## WORK INSTRUCTIONS
Every line with the word "cone" in it should be extracted from the data that follows.

(Records drawn from a dataset)

_____

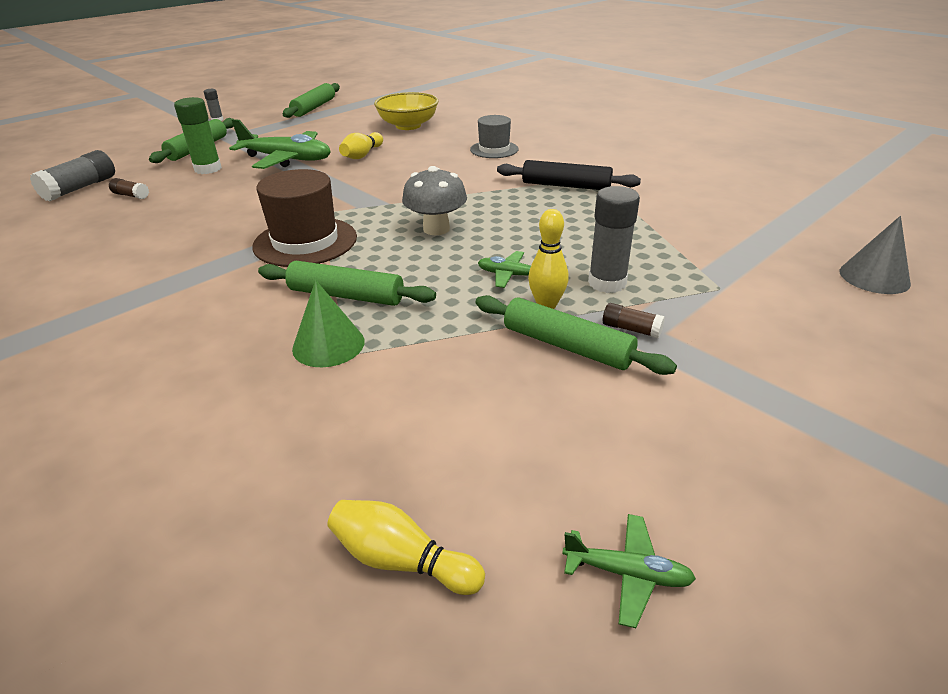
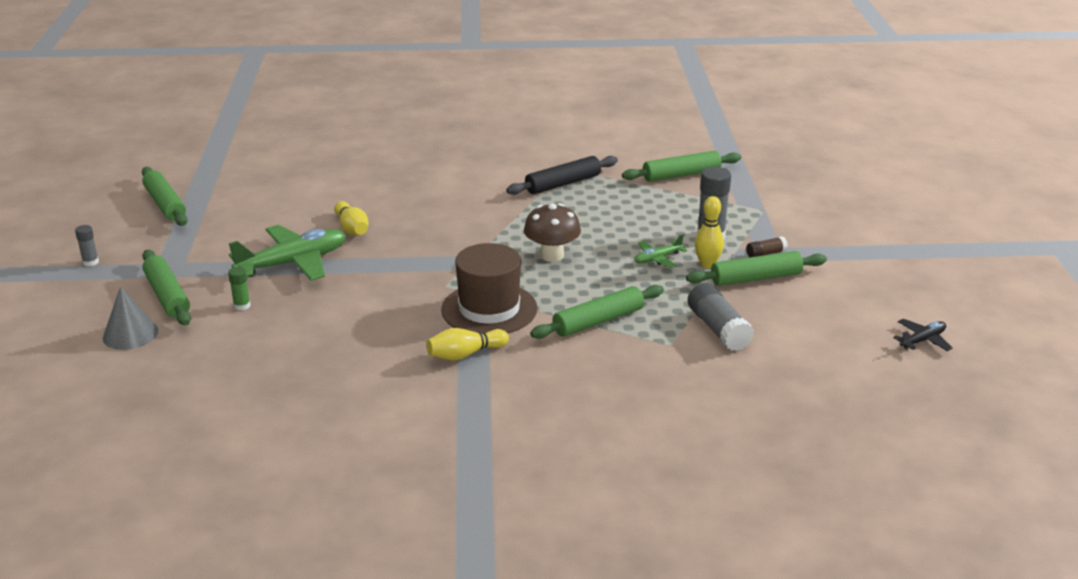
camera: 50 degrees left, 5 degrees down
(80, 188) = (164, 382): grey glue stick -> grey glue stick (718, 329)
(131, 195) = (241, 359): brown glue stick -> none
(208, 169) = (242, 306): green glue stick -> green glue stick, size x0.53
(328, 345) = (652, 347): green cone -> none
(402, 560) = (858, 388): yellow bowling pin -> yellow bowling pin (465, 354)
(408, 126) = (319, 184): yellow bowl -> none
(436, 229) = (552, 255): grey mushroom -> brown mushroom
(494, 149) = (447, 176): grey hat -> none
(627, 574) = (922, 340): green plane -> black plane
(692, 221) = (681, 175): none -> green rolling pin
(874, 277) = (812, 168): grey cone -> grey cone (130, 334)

_____

## WRITTEN RESPONSE
(328, 345) = (652, 347): green cone -> none
(874, 277) = (812, 168): grey cone -> grey cone (130, 334)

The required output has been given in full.